* [EXERCISE DETAILS] Scan the material that follows. Copy every line containing the word "across".

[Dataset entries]
========
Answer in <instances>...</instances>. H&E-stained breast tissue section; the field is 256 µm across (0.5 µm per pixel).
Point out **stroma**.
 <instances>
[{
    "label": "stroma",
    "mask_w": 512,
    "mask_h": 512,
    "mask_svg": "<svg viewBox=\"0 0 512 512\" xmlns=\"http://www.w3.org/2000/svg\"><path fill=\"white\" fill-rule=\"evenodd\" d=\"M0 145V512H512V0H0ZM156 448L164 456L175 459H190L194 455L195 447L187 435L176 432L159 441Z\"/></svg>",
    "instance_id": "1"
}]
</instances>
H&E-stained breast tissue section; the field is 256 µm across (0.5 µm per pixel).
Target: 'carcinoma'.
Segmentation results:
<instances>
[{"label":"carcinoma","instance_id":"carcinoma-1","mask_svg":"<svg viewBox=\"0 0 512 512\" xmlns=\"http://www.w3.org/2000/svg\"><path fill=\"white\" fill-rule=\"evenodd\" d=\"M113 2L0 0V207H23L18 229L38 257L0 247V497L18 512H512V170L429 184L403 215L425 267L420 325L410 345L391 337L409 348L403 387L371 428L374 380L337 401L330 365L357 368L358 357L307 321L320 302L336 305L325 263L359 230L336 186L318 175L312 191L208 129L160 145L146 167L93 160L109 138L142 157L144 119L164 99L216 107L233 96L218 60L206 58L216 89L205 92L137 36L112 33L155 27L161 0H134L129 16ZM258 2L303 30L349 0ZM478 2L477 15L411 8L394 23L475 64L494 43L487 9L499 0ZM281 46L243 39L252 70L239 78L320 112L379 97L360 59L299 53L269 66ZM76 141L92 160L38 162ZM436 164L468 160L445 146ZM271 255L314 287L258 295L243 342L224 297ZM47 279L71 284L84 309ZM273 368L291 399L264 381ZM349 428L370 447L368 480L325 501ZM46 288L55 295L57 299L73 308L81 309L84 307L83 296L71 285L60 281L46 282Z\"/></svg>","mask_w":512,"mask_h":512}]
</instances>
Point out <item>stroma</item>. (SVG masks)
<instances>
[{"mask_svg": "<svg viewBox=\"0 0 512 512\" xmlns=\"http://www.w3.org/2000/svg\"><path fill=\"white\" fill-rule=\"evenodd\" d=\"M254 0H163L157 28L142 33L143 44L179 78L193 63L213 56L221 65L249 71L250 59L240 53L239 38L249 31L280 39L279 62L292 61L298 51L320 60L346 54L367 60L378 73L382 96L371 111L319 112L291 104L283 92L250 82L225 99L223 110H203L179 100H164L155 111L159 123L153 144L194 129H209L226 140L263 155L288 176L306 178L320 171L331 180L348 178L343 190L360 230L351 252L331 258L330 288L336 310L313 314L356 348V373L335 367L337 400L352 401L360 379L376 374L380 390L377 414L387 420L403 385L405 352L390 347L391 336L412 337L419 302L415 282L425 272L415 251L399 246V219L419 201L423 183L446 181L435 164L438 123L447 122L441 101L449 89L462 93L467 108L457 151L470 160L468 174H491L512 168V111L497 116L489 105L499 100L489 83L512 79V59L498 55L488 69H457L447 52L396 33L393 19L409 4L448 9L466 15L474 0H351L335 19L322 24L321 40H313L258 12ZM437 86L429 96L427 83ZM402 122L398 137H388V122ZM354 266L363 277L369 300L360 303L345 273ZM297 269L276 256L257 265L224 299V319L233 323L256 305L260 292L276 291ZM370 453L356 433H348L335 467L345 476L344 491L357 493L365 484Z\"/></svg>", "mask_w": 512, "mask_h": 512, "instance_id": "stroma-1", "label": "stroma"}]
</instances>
========
* [THE ANSWER]
Answer in <instances>...</instances>. H&E-stained breast tissue section; the field is 256 µm across (0.5 µm per pixel).
H&E-stained breast tissue section; the field is 256 µm across (0.5 µm per pixel).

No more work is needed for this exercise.